[Work order]
Each entry that follows should be set down precisely, with its pictures removed.

[Object state comparisons]

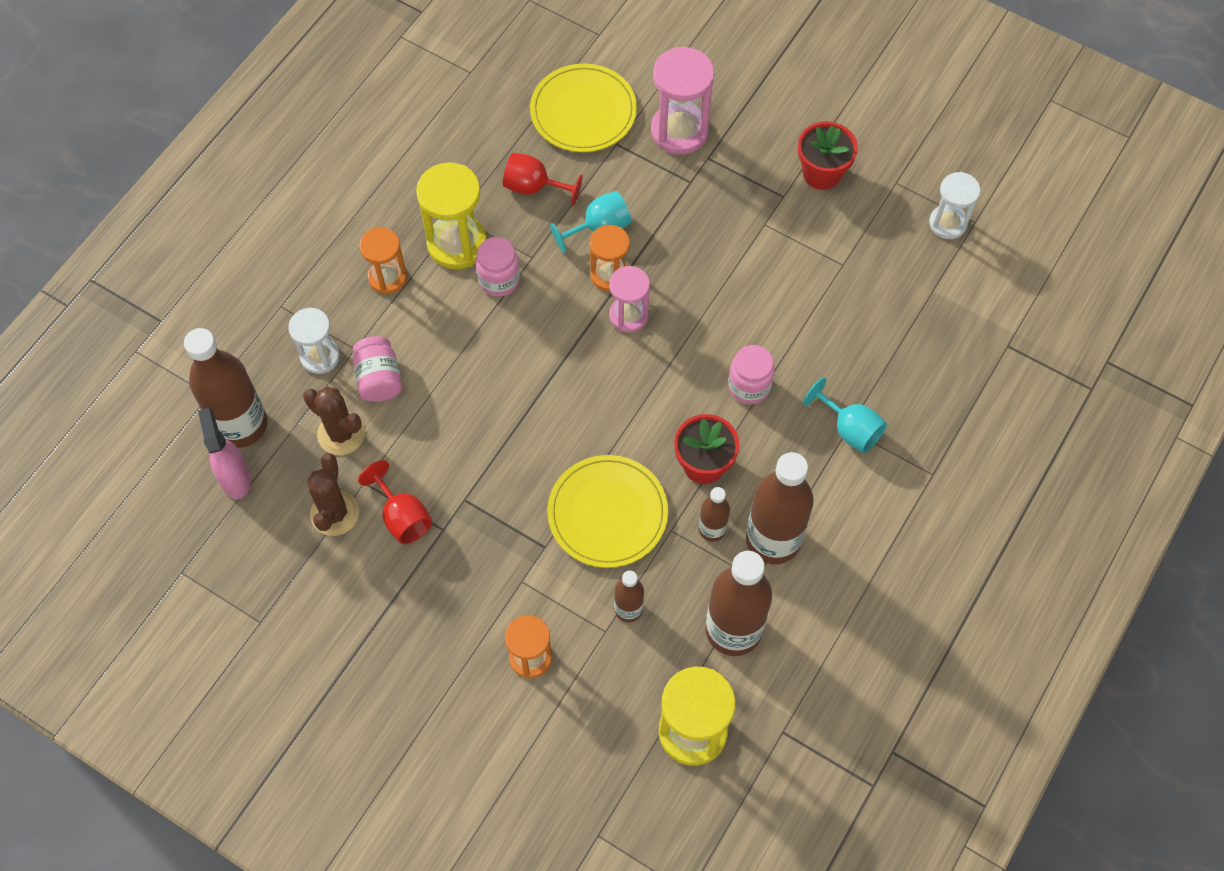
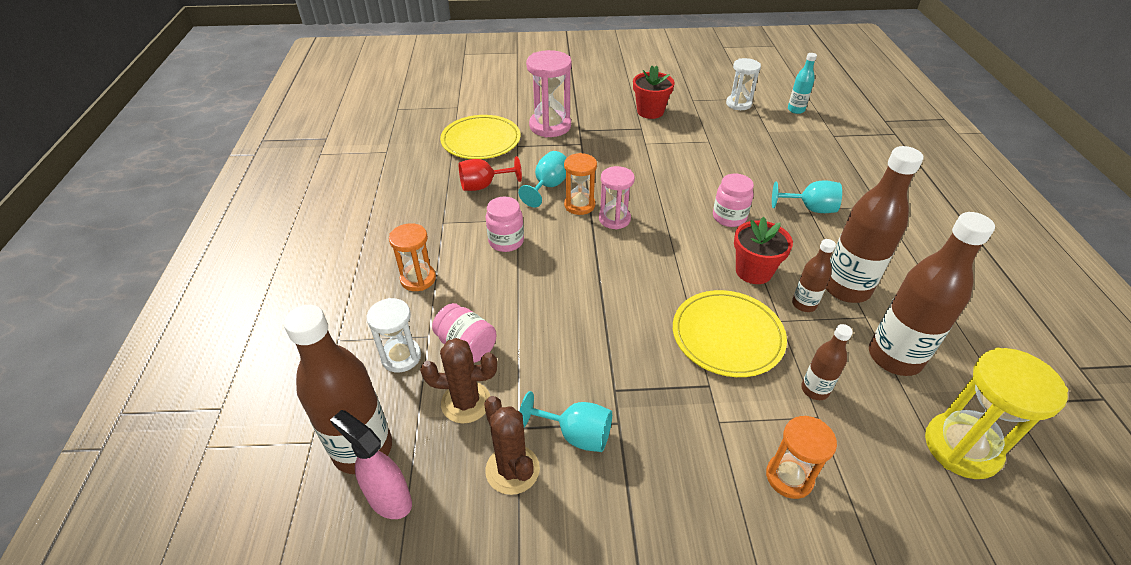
camera: 35 degrees left, 20 degrees down
(402, 517) = (575, 434): red goblet -> turquoise goblet
(457, 244) = (456, 236): yellow hourglass -> none
(1011, 276) = (796, 110): none -> turquoise bottle

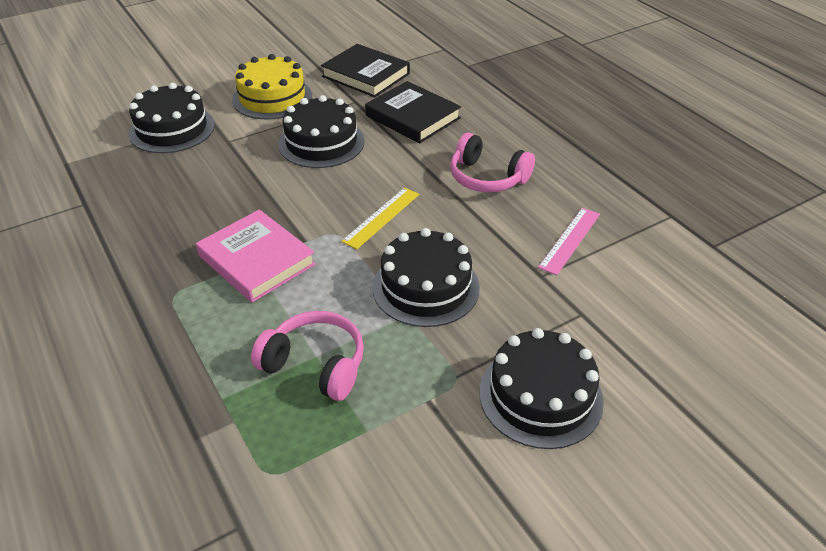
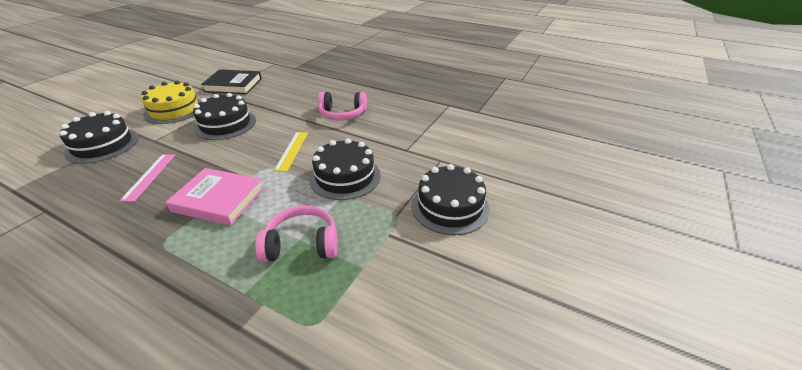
camera: 30 degrees left, 5 degrees down
(412, 117) = (277, 98): black book -> none
(570, 240) = (408, 129): pink ruler -> pink ruler (149, 176)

[Exercise output]
camera: 35 degrees left, 20 degrees down
(402, 517) = (575, 434): red goblet -> turquoise goblet
(457, 244) = (456, 236): yellow hourglass -> none
(1011, 276) = (796, 110): none -> turquoise bottle

camera: 30 degrees left, 5 degrees down
(412, 117) = (277, 98): black book -> none
(570, 240) = (408, 129): pink ruler -> pink ruler (149, 176)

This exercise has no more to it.